SUPPLIED MATERIAL Start Marker
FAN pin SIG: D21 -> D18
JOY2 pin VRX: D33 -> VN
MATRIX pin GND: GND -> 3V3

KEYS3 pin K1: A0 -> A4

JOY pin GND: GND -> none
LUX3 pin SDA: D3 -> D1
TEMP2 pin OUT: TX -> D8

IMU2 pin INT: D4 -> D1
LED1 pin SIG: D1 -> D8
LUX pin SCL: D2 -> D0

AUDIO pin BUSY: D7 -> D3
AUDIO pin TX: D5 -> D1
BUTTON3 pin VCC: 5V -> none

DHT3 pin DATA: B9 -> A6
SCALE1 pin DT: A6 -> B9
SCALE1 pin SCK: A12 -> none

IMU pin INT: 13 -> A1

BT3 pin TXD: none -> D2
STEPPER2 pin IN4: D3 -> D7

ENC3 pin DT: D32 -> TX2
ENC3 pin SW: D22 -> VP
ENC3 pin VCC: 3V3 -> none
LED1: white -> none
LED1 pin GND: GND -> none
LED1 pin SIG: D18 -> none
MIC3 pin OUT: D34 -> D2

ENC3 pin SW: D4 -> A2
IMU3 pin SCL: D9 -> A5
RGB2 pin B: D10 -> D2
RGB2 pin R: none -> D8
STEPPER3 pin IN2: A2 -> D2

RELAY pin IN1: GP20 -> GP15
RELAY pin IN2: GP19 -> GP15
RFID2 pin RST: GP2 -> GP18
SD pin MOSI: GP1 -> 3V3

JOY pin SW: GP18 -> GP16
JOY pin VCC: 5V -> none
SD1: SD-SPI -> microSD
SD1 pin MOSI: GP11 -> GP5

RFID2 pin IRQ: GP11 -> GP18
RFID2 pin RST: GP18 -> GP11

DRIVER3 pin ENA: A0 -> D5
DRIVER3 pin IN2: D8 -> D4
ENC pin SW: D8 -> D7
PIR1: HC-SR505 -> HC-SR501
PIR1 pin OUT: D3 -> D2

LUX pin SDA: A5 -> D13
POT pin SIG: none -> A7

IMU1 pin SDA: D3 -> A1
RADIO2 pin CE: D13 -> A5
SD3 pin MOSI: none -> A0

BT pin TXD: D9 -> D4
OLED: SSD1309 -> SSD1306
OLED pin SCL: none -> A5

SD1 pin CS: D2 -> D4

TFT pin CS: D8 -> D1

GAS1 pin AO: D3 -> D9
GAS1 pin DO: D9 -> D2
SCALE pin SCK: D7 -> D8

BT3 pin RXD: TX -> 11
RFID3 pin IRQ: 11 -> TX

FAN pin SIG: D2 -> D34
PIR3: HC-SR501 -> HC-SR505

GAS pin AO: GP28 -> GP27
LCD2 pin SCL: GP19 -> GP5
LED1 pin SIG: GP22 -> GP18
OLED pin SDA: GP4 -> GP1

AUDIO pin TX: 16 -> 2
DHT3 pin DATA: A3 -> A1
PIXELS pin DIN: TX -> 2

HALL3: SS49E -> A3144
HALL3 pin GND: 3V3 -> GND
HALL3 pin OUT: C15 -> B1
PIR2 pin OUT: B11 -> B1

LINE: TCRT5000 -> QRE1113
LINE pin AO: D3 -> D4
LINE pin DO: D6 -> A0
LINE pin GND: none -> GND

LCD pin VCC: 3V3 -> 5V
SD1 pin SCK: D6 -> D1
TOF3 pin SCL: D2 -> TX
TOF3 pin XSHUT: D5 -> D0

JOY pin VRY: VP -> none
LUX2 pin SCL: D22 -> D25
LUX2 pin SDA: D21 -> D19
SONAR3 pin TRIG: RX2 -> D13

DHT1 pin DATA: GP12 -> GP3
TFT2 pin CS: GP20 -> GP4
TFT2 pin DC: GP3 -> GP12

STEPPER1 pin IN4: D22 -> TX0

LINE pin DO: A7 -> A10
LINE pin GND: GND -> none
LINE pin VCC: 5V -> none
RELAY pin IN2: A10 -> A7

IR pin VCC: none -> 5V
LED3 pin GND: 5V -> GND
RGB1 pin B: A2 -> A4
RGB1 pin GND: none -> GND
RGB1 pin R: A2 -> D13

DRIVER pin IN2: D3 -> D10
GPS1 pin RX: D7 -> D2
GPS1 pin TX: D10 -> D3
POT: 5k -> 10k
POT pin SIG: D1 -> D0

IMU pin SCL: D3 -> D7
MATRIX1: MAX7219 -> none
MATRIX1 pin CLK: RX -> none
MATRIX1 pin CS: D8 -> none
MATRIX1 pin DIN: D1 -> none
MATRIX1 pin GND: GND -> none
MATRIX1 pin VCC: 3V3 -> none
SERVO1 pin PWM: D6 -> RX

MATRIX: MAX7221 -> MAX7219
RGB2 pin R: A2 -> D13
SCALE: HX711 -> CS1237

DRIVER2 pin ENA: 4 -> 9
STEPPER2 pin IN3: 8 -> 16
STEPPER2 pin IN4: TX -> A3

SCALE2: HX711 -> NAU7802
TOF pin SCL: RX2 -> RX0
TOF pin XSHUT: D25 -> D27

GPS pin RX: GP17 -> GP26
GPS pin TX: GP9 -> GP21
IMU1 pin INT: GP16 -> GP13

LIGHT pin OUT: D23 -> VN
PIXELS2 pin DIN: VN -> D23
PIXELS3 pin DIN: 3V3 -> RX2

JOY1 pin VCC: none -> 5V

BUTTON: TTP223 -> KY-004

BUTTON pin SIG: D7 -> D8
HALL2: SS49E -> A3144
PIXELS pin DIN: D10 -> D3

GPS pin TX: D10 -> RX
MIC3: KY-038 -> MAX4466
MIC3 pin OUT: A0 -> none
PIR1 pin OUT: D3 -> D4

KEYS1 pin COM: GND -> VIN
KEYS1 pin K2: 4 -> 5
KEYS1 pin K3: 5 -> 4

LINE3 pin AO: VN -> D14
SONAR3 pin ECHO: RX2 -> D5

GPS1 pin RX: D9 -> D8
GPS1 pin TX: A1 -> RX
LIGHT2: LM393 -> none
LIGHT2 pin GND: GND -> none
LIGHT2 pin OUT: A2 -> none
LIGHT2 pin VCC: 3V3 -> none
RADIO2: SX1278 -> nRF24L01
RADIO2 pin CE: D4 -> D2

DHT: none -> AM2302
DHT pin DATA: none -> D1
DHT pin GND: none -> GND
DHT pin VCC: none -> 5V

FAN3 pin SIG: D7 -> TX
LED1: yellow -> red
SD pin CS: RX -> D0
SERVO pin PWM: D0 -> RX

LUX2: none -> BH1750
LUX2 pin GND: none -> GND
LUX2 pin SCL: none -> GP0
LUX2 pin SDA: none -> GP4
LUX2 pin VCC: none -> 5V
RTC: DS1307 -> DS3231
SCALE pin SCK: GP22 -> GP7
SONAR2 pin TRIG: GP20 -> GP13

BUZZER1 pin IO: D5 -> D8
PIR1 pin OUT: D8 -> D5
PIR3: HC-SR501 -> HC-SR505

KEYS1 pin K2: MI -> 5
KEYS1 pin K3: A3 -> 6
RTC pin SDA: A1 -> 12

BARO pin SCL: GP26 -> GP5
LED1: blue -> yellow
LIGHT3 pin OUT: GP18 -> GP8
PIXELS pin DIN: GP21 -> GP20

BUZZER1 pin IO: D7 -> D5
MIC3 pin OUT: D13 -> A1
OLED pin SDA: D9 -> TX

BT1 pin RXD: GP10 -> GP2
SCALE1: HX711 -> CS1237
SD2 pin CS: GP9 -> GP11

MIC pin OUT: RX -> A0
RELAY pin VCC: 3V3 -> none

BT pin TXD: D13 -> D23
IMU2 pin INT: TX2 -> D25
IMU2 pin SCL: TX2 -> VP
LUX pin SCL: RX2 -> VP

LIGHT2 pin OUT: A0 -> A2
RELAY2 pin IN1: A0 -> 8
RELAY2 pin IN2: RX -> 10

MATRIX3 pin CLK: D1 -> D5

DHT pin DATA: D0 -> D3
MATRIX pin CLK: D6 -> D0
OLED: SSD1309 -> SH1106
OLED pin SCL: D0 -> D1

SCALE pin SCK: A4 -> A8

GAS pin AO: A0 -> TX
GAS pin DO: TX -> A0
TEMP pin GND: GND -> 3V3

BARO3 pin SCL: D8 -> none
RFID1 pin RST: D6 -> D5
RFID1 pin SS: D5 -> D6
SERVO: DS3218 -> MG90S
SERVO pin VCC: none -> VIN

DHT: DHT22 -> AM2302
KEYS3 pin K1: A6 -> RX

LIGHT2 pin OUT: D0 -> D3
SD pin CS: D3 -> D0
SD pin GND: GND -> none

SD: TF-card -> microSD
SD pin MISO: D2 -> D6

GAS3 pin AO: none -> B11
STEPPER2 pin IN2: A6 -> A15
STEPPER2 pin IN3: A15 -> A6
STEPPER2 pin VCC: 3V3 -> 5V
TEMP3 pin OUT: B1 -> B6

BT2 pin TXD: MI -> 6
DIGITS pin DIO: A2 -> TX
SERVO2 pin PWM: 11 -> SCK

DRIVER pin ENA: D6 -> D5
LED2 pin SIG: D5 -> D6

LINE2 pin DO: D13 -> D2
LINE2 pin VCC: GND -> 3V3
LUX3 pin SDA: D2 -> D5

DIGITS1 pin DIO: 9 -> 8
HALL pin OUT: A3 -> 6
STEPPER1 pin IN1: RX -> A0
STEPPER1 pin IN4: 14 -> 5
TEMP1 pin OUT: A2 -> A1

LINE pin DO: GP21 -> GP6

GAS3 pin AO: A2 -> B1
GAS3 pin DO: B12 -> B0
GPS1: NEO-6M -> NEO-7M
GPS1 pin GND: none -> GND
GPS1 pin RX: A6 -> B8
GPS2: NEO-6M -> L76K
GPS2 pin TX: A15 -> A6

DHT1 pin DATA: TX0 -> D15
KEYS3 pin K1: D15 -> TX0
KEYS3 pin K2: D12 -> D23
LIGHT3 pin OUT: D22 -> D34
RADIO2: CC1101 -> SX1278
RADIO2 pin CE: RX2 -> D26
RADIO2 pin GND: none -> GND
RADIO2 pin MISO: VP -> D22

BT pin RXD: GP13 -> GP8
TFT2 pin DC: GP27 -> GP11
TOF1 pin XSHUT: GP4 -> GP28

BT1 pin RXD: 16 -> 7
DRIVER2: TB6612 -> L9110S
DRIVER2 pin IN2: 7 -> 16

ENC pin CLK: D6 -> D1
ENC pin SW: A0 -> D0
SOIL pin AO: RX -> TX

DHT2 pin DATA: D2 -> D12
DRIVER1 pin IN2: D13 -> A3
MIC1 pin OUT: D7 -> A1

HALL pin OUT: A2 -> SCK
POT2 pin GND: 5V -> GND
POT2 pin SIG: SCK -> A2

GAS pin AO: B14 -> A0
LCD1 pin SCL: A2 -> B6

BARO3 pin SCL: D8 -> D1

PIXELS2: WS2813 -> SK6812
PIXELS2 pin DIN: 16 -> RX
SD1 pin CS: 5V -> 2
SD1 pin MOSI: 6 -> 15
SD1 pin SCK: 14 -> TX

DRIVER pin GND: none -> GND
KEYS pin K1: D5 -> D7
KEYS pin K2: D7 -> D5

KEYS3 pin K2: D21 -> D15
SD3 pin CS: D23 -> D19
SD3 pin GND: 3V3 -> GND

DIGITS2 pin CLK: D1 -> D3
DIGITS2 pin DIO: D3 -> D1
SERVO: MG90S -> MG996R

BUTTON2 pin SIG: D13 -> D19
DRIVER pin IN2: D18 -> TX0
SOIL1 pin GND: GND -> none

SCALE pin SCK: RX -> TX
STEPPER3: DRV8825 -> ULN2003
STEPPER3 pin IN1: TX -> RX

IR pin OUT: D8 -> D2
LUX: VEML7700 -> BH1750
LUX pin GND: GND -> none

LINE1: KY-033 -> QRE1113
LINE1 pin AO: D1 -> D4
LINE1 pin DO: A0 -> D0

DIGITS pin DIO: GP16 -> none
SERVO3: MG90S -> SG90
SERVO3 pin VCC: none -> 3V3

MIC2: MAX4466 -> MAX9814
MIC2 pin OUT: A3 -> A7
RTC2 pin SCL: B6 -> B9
SUPPLIED MATERIAL End Marker
Taking the entries above, print exactly the lines starting at the line with "SCALE2: HX711 -> NAU7802" and ending at the line with "PIXELS pin DIN: D10 -> D3", both included.

SCALE2: HX711 -> NAU7802
TOF pin SCL: RX2 -> RX0
TOF pin XSHUT: D25 -> D27

GPS pin RX: GP17 -> GP26
GPS pin TX: GP9 -> GP21
IMU1 pin INT: GP16 -> GP13

LIGHT pin OUT: D23 -> VN
PIXELS2 pin DIN: VN -> D23
PIXELS3 pin DIN: 3V3 -> RX2

JOY1 pin VCC: none -> 5V

BUTTON: TTP223 -> KY-004

BUTTON pin SIG: D7 -> D8
HALL2: SS49E -> A3144
PIXELS pin DIN: D10 -> D3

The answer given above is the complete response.